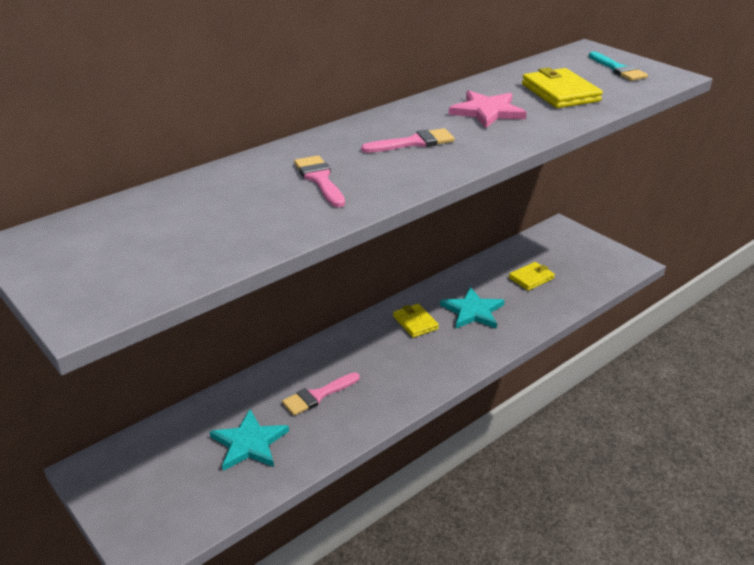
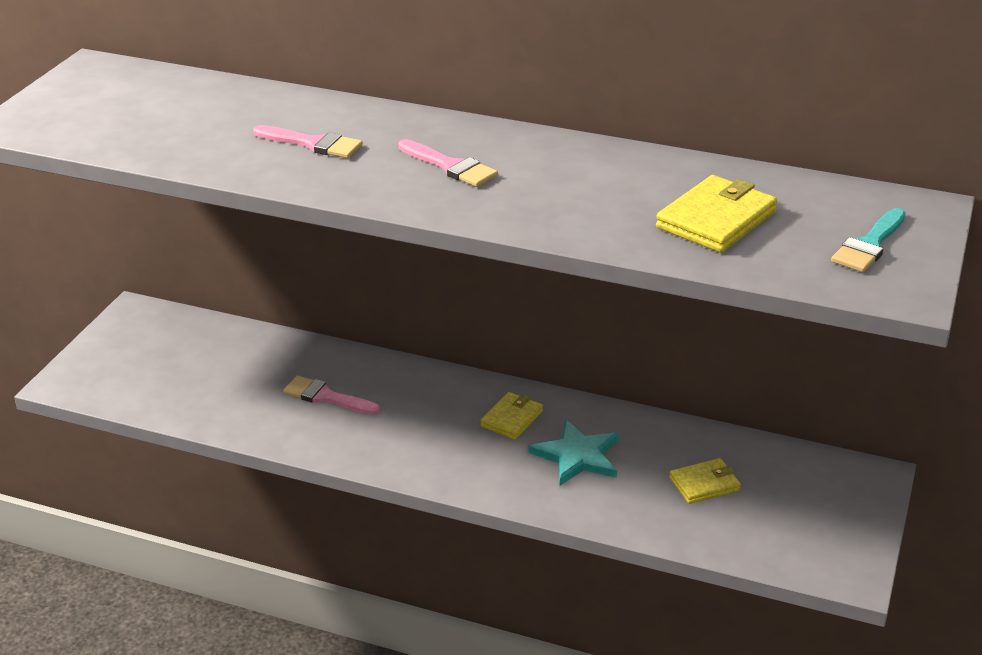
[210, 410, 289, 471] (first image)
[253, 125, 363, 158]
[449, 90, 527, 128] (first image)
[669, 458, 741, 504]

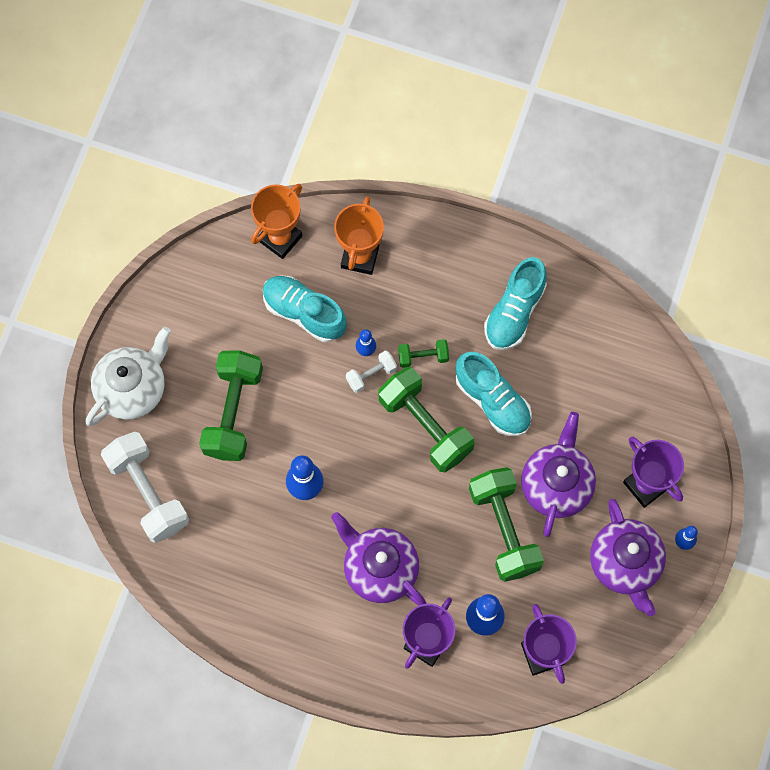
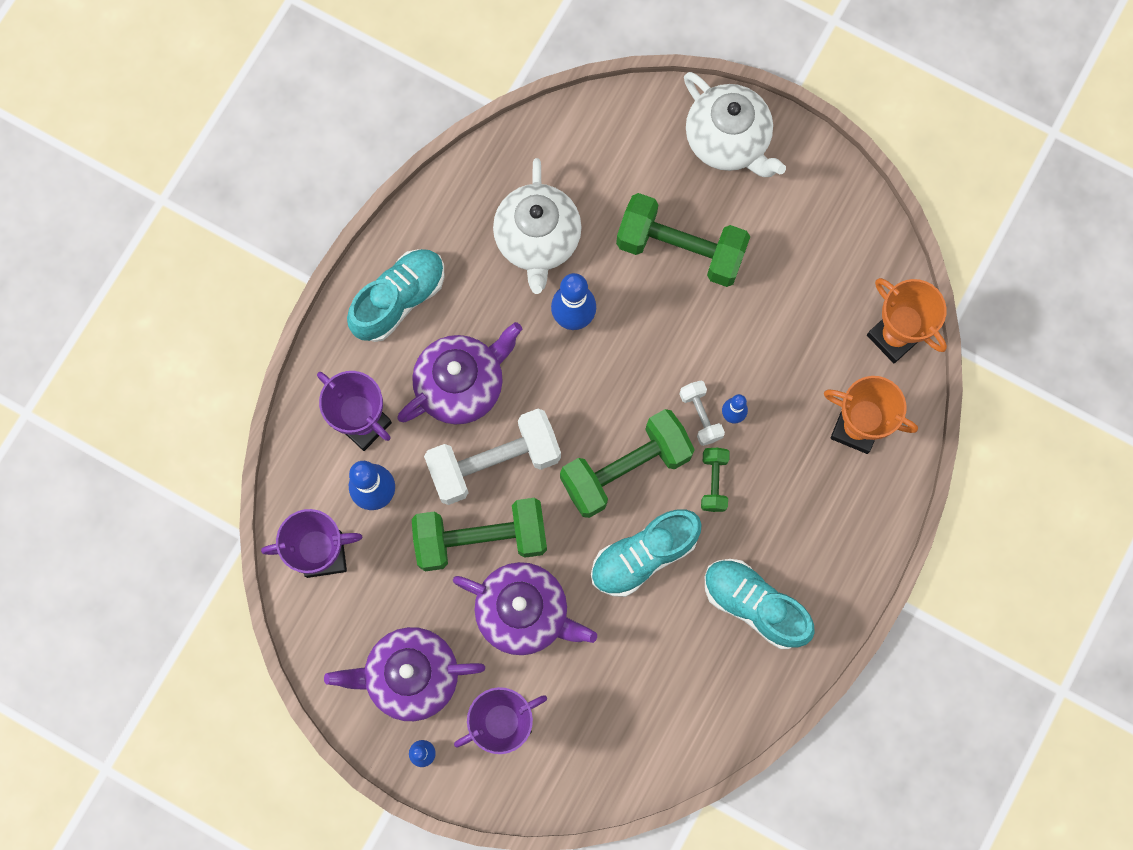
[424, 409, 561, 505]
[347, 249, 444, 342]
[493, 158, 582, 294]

PROBLEM DETAILS ->
When you copy the listing, keep every line exactly as it is but leave out all images.

THE ANSWER ->
[210, 410, 289, 471] (first image)
[253, 125, 363, 158]
[449, 90, 527, 128] (first image)
[669, 458, 741, 504]

[424, 409, 561, 505]
[347, 249, 444, 342]
[493, 158, 582, 294]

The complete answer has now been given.